* [Problem description]:
The full listing should be duplicated word for word.

* [Task inputs]:
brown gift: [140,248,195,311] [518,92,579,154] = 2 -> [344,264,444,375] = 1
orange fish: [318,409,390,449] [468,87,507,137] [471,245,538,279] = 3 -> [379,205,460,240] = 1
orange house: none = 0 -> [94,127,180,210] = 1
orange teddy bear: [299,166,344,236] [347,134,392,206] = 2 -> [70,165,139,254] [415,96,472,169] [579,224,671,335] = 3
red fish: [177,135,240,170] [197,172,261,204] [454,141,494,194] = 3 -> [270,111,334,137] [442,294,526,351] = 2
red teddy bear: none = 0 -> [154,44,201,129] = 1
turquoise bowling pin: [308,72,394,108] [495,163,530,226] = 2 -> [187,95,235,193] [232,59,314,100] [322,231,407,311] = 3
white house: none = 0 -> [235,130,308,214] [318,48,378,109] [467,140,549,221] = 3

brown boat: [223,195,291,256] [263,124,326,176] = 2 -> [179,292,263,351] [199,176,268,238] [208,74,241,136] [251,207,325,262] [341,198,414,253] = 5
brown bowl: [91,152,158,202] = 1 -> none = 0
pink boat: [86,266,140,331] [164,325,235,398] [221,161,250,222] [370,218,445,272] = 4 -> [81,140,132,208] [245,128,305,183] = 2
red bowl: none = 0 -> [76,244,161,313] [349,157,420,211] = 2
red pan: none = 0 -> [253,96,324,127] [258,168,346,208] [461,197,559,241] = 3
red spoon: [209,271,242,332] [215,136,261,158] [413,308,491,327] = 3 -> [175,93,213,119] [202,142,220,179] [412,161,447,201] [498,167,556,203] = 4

* [Answer for this exercise]:
brown gift: [140,248,195,311] [518,92,579,154] = 2 -> [344,264,444,375] = 1
orange fish: [318,409,390,449] [468,87,507,137] [471,245,538,279] = 3 -> [379,205,460,240] = 1
orange house: none = 0 -> [94,127,180,210] = 1
orange teddy bear: [299,166,344,236] [347,134,392,206] = 2 -> [70,165,139,254] [415,96,472,169] [579,224,671,335] = 3
red fish: [177,135,240,170] [197,172,261,204] [454,141,494,194] = 3 -> [270,111,334,137] [442,294,526,351] = 2
red teddy bear: none = 0 -> [154,44,201,129] = 1
turquoise bowling pin: [308,72,394,108] [495,163,530,226] = 2 -> [187,95,235,193] [232,59,314,100] [322,231,407,311] = 3
white house: none = 0 -> [235,130,308,214] [318,48,378,109] [467,140,549,221] = 3

brown boat: [223,195,291,256] [263,124,326,176] = 2 -> [179,292,263,351] [199,176,268,238] [208,74,241,136] [251,207,325,262] [341,198,414,253] = 5
brown bowl: [91,152,158,202] = 1 -> none = 0
pink boat: [86,266,140,331] [164,325,235,398] [221,161,250,222] [370,218,445,272] = 4 -> [81,140,132,208] [245,128,305,183] = 2
red bowl: none = 0 -> [76,244,161,313] [349,157,420,211] = 2
red pan: none = 0 -> [253,96,324,127] [258,168,346,208] [461,197,559,241] = 3
red spoon: [209,271,242,332] [215,136,261,158] [413,308,491,327] = 3 -> [175,93,213,119] [202,142,220,179] [412,161,447,201] [498,167,556,203] = 4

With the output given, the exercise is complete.